TASK ITEM
Nothing in the records may be altered, and no picture may be included. Restate them in full.

EXERCISE DATA
================
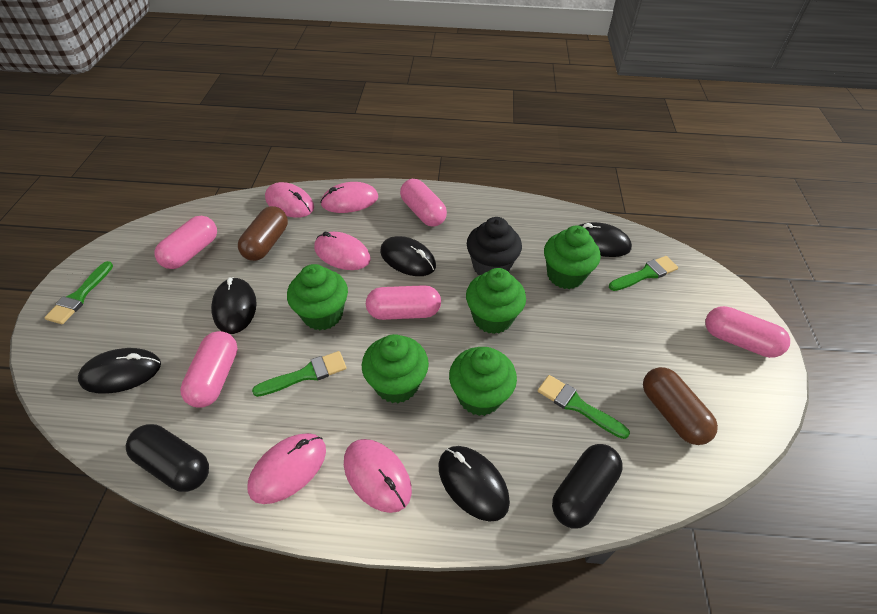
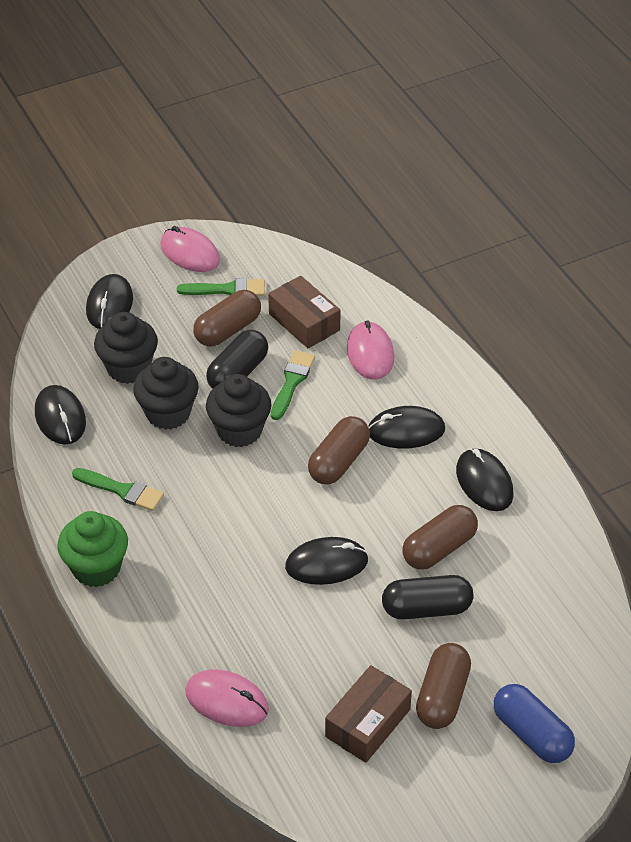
black cupcake: 1 -> 3
blue capsule: 0 -> 1
brown box: 0 -> 2
brown capsule: 2 -> 4
green brush: 4 -> 3
green cupcake: 5 -> 1
pink capsule: 5 -> 0
pink mouse: 5 -> 3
================
YOUR RESPONSE
black cupcake: 1 -> 3
blue capsule: 0 -> 1
brown box: 0 -> 2
brown capsule: 2 -> 4
green brush: 4 -> 3
green cupcake: 5 -> 1
pink capsule: 5 -> 0
pink mouse: 5 -> 3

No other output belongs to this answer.